What needs to be done: Restate the records word for word. Include no pictures.

══════════════════════════════

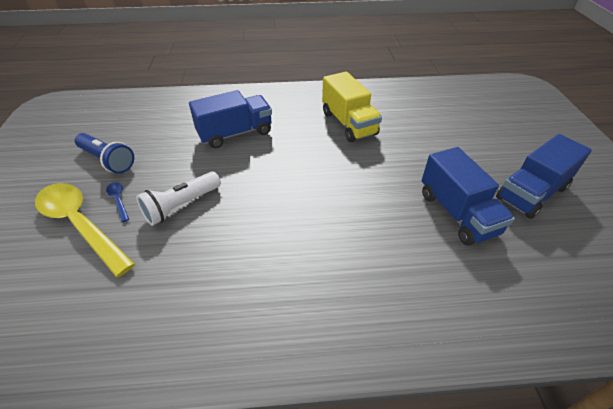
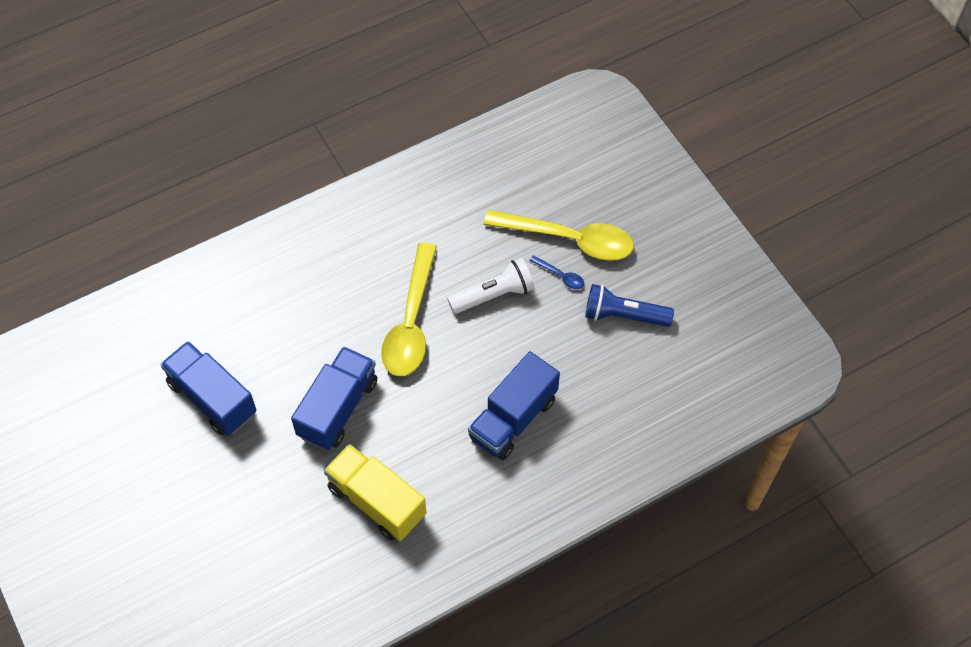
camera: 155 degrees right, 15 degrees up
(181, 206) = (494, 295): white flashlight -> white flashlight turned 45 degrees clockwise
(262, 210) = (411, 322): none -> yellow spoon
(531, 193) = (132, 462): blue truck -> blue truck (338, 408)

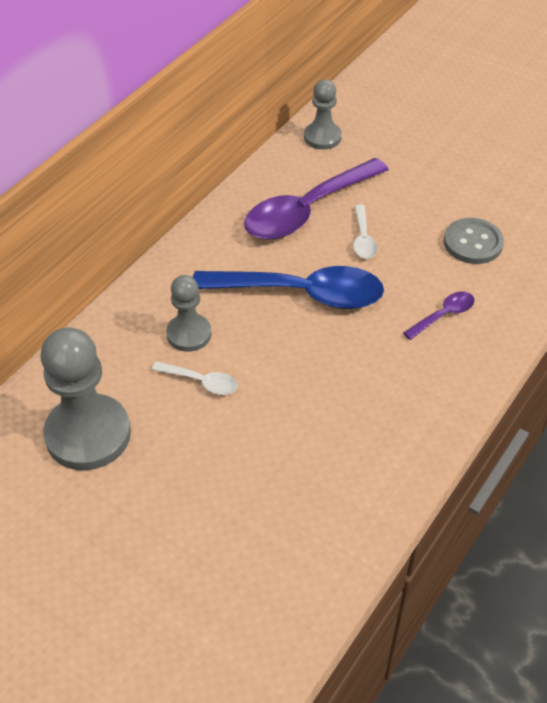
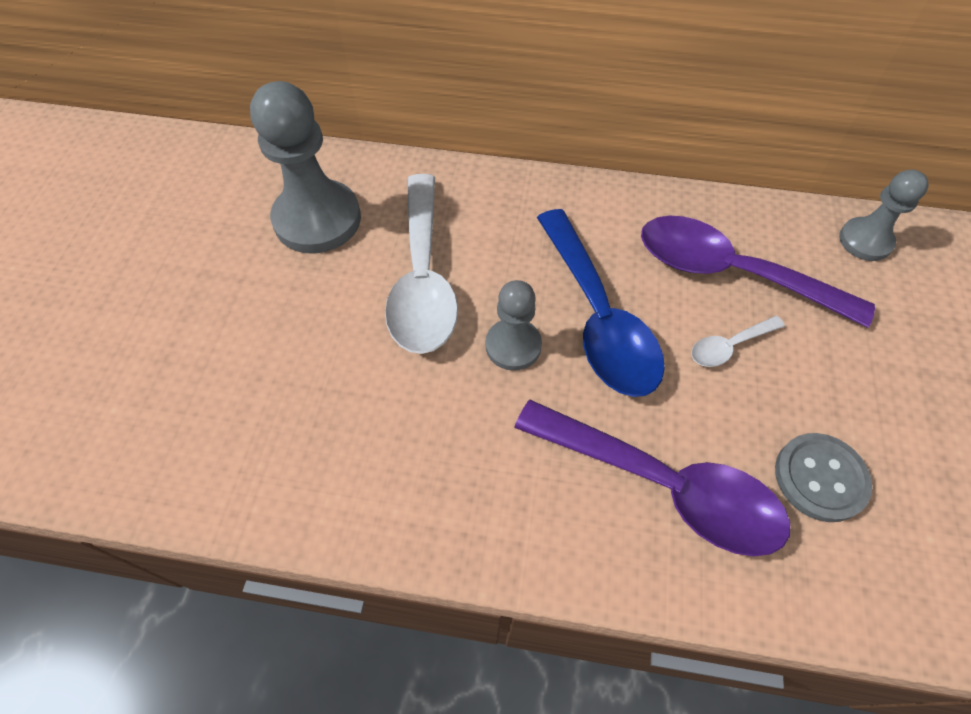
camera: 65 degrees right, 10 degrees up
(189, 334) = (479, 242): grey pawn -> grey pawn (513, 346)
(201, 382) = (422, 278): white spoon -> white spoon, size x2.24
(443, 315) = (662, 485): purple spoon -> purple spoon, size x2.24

══════════════════════════════

Solution to this problem:
camera: 155 degrees right, 15 degrees up
(181, 206) = (494, 295): white flashlight -> white flashlight turned 45 degrees clockwise
(262, 210) = (411, 322): none -> yellow spoon
(531, 193) = (132, 462): blue truck -> blue truck (338, 408)

camera: 65 degrees right, 10 degrees up
(189, 334) = (479, 242): grey pawn -> grey pawn (513, 346)
(201, 382) = (422, 278): white spoon -> white spoon, size x2.24
(443, 315) = (662, 485): purple spoon -> purple spoon, size x2.24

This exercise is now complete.